PROBLEM DESCRIPTION: When you reach the line that contains "IC3 pin PROG: N016 -> N008", give it back exactly along with each line after it to the end of the entries; skip any pictures.

____ SOURCE DATA

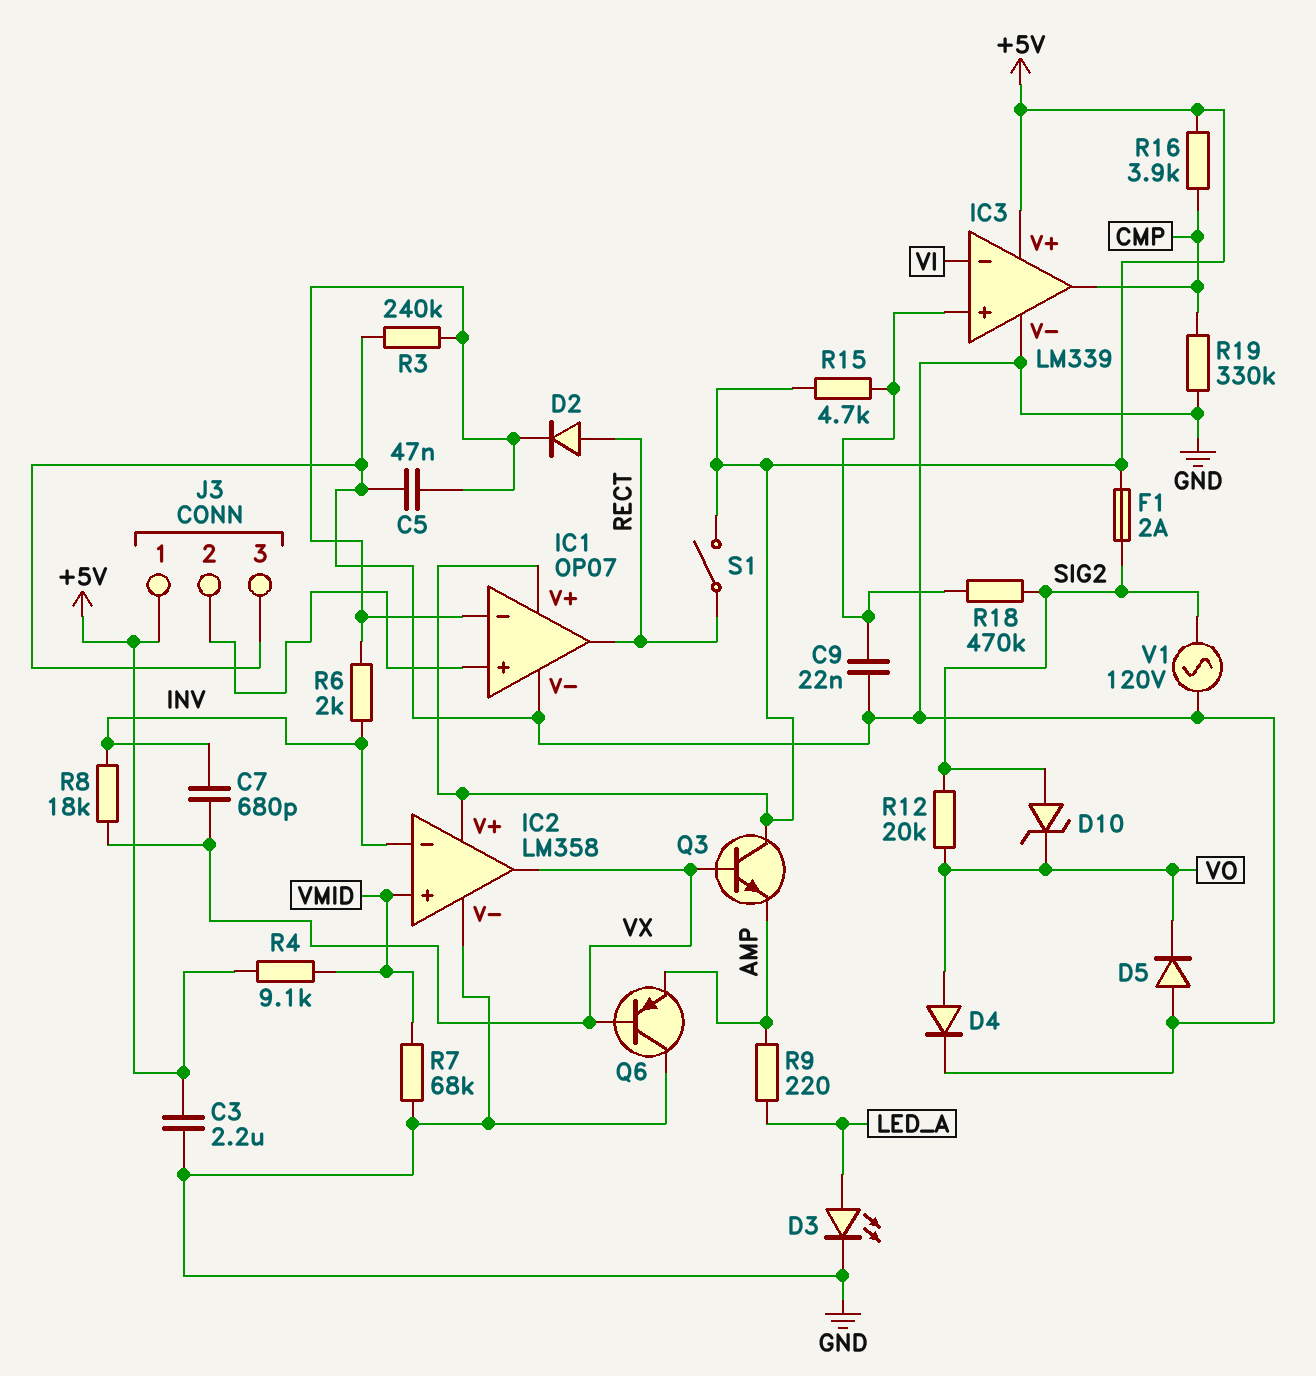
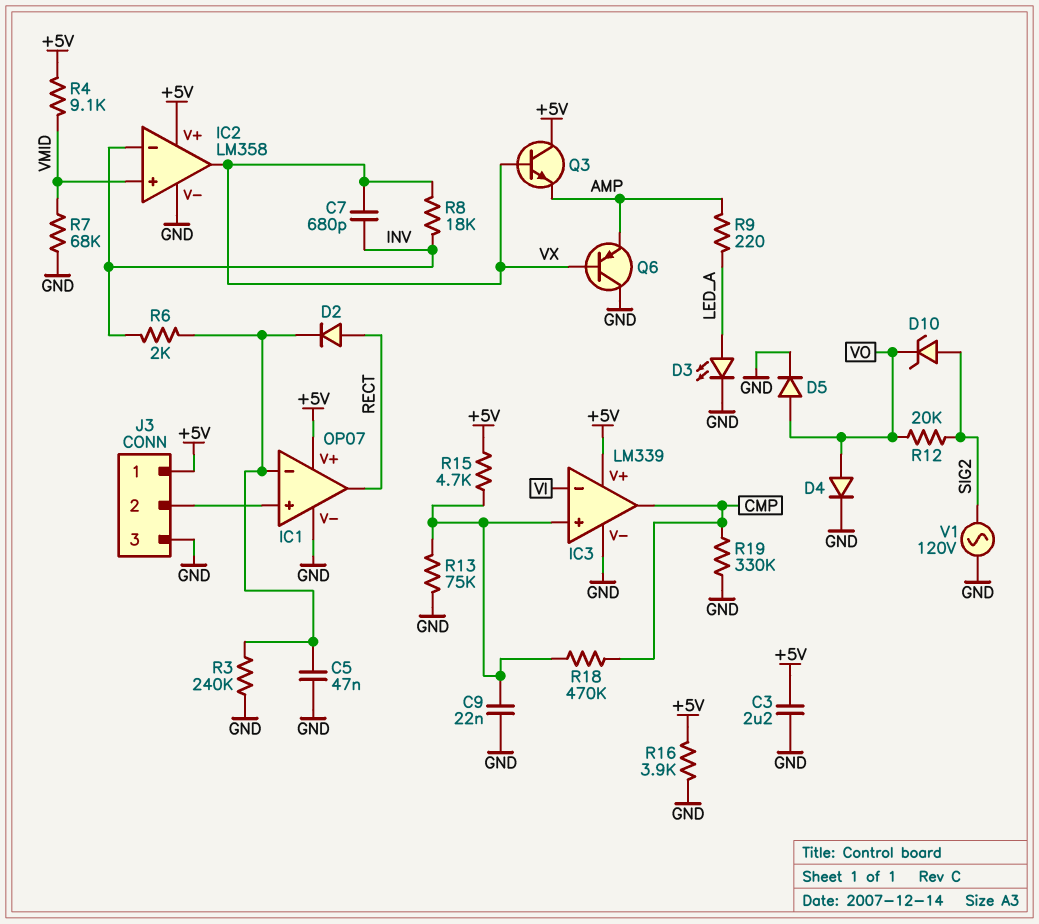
D5: diode (A GND, K VO) -> diode (A VO, K GND)
F1: 2A (+5V, SIG2) -> none
R13: none -> 75k (GND, IC3/in+)
R16: 3.9k (+5V, CMP) -> 3.9k (+5V, GND)
R18: 470k (IC3/in+, SIG2) -> 470k (CMP, IC3/in+)
S1: switch (+5V, RECT) -> none

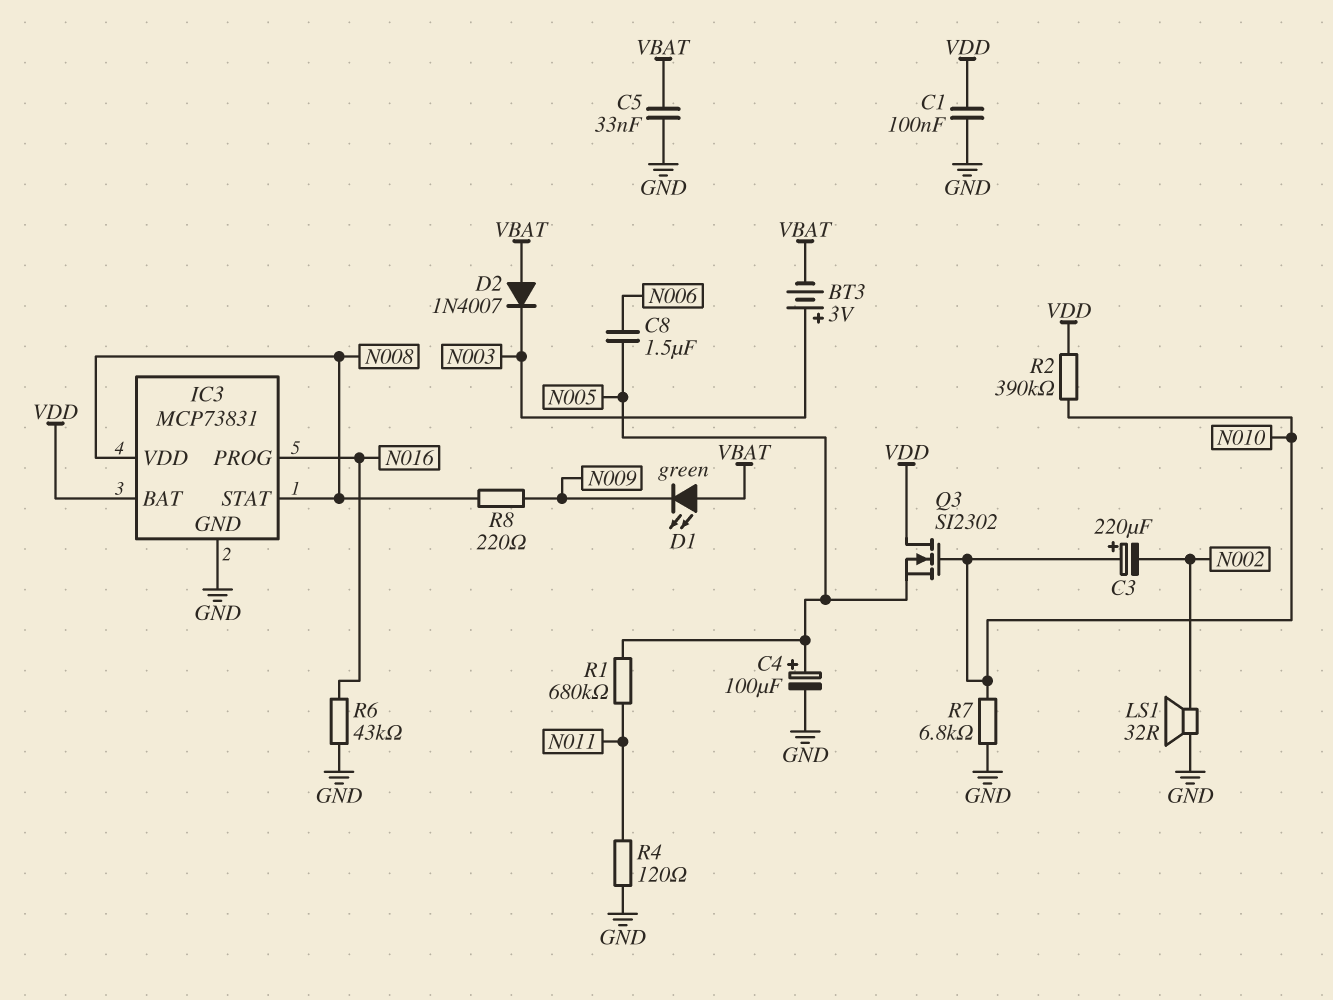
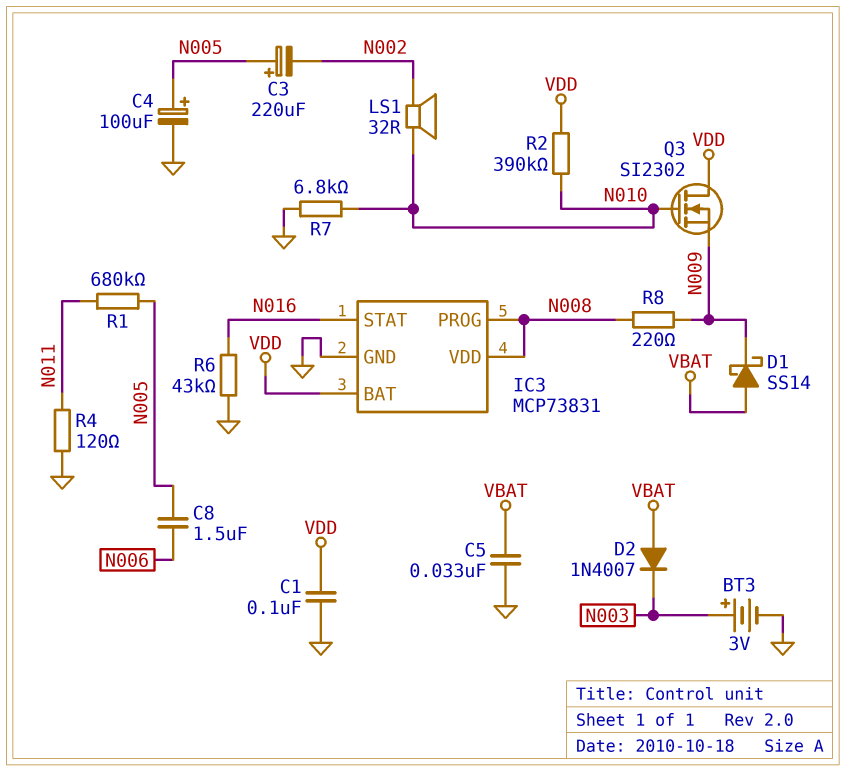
BT3: 3V (plus N003, minus VBAT) -> 3V (plus N003, minus GND)
C3: 220uF (plus N010, minus N002) -> 220uF (plus N005, minus N002)
D1: LED green (A VBAT, K N009) -> schottky SS14 (A VBAT, K N009)
IC3 pin PROG: N016 -> N008
IC3 pin STAT: N008 -> N016
LS1: speaker 32R (GND, N002) -> speaker 32R (N002, N010)
Q3: NMOS SI2302 (G N010, D VDD, S N005) -> NMOS SI2302 (G N010, D VDD, S N009)

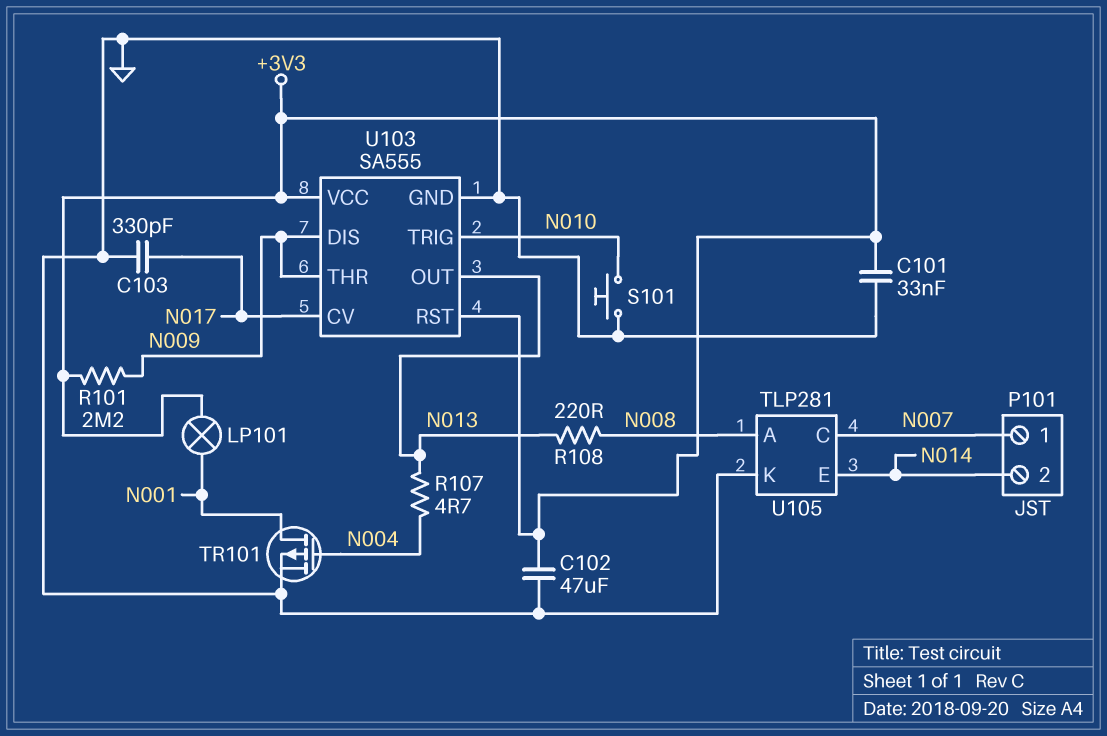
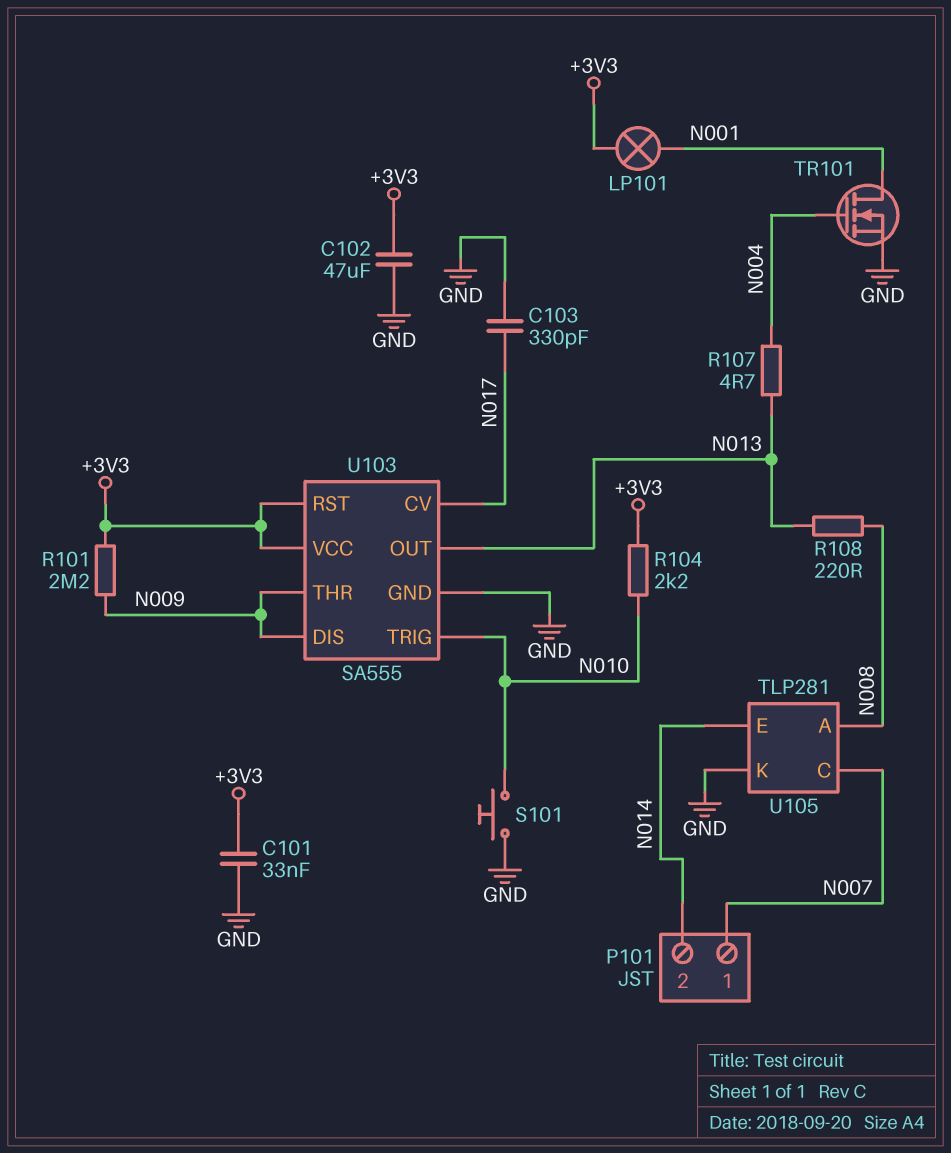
R104: none -> 2.2k (+3V3, N010)
TR101: PMOS (G N004, D N001, S GND) -> NMOS (G N004, D N001, S GND)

________

TASK RESULT:
IC3 pin PROG: N016 -> N008
IC3 pin STAT: N008 -> N016
LS1: speaker 32R (GND, N002) -> speaker 32R (N002, N010)
Q3: NMOS SI2302 (G N010, D VDD, S N005) -> NMOS SI2302 (G N010, D VDD, S N009)

R104: none -> 2.2k (+3V3, N010)
TR101: PMOS (G N004, D N001, S GND) -> NMOS (G N004, D N001, S GND)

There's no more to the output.